- [GOAL OF THE EXERCISE] Go through the data below and return each line where the string "degrees" occurs.

- [INFORMATION SHOWN]
______________________________
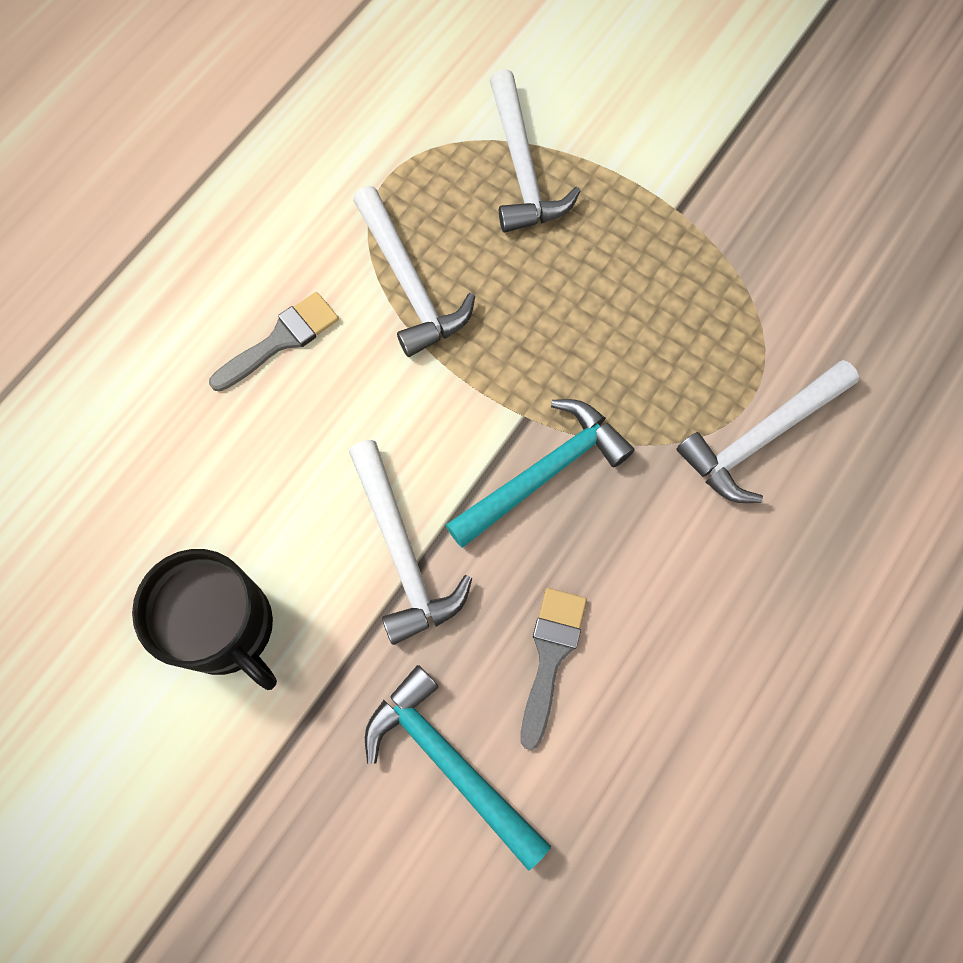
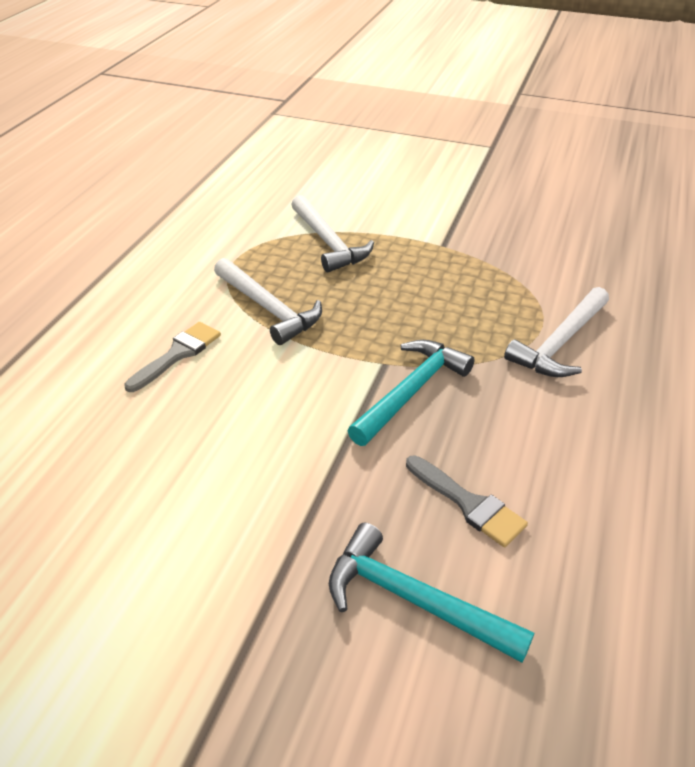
camera: 15 degrees left, 30 degrees down
(227, 628) = (175, 545): black mug -> none
(402, 552) = (317, 461): white hammer -> none
(550, 657) = (468, 503): grey brush -> grey brush turned 135 degrees clockwise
______________________________
- [SOLUTION TO THIS TASK]
camera: 15 degrees left, 30 degrees down
(550, 657) = (468, 503): grey brush -> grey brush turned 135 degrees clockwise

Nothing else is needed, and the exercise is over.